Records contained in a dataset
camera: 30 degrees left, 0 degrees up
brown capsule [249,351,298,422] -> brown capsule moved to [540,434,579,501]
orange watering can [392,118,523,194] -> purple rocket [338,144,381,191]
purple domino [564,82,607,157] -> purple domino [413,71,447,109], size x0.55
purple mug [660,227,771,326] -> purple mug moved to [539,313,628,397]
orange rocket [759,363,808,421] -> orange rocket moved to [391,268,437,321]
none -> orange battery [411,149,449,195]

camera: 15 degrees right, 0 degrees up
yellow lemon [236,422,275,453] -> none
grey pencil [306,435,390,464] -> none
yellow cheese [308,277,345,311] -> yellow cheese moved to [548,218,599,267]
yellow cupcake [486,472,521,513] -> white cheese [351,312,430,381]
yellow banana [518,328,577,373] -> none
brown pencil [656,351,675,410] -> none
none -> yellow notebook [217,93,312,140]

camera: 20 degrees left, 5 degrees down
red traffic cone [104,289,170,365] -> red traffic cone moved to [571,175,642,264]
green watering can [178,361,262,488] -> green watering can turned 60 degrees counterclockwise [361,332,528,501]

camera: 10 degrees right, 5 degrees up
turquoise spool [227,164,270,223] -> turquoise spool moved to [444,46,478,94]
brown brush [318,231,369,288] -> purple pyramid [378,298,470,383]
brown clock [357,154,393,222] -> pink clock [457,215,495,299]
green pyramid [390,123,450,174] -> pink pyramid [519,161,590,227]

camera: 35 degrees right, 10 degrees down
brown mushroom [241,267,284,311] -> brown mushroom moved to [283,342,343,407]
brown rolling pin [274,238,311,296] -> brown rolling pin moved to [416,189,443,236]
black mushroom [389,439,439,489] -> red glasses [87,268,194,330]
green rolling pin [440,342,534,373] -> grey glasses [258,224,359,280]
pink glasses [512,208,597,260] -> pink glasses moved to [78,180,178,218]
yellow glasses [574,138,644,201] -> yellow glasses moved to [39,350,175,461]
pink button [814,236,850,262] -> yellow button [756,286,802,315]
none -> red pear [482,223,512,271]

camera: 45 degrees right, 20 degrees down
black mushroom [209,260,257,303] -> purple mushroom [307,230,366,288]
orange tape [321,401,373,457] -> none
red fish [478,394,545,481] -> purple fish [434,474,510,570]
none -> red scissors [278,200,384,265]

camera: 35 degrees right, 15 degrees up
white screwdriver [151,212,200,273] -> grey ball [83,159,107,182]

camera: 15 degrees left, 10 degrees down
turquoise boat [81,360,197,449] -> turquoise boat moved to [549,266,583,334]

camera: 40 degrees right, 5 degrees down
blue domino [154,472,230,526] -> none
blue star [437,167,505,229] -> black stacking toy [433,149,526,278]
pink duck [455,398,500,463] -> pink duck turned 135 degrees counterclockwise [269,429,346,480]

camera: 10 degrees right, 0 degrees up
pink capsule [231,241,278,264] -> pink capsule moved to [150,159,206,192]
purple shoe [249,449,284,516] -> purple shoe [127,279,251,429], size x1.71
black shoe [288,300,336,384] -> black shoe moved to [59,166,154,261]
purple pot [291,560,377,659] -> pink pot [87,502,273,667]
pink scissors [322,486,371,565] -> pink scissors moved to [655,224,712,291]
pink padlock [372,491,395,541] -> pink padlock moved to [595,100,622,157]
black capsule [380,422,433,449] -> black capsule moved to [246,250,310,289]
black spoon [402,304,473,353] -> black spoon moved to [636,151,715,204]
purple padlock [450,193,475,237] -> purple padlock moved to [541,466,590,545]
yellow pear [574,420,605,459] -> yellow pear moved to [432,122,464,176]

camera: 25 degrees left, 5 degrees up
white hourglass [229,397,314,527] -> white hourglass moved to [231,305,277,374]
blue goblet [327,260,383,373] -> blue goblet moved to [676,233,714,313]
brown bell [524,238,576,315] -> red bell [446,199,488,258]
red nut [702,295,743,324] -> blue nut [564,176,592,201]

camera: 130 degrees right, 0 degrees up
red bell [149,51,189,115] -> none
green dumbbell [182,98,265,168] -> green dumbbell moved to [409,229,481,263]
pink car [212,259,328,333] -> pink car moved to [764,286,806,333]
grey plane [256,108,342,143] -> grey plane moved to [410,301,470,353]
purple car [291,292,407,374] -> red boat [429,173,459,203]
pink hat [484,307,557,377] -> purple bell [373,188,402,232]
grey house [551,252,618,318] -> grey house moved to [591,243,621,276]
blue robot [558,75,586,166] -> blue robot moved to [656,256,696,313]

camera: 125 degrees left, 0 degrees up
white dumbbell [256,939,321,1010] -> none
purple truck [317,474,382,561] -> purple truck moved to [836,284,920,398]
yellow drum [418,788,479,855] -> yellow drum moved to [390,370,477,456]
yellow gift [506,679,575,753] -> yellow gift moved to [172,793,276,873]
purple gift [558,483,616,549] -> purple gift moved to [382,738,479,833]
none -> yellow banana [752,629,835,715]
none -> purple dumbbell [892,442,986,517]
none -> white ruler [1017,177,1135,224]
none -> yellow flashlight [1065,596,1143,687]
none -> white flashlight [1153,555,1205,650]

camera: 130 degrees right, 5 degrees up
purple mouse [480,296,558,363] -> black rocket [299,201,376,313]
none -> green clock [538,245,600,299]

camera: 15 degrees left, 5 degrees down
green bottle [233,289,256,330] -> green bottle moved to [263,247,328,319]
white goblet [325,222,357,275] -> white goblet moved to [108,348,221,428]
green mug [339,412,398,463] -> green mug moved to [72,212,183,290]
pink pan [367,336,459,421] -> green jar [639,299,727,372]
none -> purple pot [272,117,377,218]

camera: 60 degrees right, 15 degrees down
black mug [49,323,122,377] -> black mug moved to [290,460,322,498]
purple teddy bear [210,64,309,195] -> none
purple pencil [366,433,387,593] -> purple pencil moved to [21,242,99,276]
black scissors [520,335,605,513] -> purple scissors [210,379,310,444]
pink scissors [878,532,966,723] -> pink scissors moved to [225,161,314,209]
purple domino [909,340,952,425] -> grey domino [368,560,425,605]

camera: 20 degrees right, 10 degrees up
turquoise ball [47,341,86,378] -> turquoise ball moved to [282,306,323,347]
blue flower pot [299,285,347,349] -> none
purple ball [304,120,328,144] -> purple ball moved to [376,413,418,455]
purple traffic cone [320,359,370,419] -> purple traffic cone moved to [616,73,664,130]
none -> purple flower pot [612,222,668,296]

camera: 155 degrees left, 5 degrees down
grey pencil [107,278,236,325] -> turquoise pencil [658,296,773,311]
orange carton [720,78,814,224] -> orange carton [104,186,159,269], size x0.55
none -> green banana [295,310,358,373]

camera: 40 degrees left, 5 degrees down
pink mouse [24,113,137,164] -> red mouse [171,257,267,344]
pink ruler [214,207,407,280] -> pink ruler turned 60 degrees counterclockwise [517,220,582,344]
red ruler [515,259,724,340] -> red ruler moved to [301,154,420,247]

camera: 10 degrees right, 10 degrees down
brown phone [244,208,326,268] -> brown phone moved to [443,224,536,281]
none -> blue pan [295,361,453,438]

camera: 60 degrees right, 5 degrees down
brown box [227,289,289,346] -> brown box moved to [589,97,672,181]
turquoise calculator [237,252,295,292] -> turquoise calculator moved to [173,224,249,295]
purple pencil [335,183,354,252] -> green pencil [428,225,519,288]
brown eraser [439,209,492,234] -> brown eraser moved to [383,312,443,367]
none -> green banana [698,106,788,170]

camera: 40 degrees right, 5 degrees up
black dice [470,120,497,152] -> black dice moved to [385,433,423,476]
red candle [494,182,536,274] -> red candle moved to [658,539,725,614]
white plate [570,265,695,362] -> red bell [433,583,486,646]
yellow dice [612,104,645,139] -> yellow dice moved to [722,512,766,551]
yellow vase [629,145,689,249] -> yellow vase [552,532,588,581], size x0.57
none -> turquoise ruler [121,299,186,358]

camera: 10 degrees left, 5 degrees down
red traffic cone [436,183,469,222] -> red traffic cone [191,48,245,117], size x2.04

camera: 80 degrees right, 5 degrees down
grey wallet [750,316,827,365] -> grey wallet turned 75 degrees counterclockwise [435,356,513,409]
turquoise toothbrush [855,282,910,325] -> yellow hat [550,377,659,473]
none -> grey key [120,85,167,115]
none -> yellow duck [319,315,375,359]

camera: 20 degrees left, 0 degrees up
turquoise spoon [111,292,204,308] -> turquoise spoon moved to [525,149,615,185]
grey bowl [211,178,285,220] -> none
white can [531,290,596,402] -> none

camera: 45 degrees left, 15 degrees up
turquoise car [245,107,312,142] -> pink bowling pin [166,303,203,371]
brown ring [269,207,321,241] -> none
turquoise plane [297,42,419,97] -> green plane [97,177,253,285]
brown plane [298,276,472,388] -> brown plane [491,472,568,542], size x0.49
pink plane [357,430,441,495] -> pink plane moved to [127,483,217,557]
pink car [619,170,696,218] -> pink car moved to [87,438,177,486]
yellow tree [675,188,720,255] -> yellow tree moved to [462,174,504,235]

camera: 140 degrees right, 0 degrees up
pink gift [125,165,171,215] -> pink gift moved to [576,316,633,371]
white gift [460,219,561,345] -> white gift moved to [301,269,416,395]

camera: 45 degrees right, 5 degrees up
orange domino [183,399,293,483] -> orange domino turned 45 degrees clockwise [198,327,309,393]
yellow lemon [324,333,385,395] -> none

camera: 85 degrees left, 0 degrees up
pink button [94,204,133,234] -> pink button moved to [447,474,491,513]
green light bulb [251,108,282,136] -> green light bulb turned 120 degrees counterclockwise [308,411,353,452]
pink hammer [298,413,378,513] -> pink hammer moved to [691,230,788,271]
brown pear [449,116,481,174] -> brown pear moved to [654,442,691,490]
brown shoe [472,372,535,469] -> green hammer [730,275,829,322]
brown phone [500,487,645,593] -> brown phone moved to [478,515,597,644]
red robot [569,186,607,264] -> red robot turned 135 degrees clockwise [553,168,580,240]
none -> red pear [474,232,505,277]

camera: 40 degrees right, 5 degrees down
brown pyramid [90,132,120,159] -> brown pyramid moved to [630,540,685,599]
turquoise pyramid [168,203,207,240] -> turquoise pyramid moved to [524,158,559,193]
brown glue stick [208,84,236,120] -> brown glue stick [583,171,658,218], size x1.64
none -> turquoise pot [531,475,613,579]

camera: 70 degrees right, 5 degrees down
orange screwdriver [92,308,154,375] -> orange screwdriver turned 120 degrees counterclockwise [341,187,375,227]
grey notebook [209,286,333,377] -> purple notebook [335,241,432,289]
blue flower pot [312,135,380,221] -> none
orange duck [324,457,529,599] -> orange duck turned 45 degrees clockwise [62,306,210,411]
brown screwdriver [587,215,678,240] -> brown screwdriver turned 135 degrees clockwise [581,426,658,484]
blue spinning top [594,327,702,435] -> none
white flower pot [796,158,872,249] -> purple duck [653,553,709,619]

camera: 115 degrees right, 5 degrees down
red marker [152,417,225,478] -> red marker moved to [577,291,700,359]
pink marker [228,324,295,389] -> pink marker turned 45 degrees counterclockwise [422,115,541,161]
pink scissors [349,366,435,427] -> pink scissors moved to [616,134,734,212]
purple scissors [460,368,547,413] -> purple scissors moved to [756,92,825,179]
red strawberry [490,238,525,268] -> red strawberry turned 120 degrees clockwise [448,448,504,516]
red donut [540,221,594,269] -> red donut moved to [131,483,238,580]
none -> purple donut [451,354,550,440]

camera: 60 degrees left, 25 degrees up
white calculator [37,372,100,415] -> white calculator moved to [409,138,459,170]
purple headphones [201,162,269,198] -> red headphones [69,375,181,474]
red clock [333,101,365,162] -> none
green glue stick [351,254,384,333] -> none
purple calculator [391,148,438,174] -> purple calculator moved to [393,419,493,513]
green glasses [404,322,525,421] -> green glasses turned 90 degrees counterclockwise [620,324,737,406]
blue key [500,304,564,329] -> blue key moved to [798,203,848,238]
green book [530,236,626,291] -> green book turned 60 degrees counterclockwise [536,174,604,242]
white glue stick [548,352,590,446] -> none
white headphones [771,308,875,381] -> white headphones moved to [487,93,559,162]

→ **Instructions for the task**
Every line in the records that holds the word "goblet" should be copied into the answer.

→ **Problem solution**
blue goblet [327,260,383,373] -> blue goblet moved to [676,233,714,313]
white goblet [325,222,357,275] -> white goblet moved to [108,348,221,428]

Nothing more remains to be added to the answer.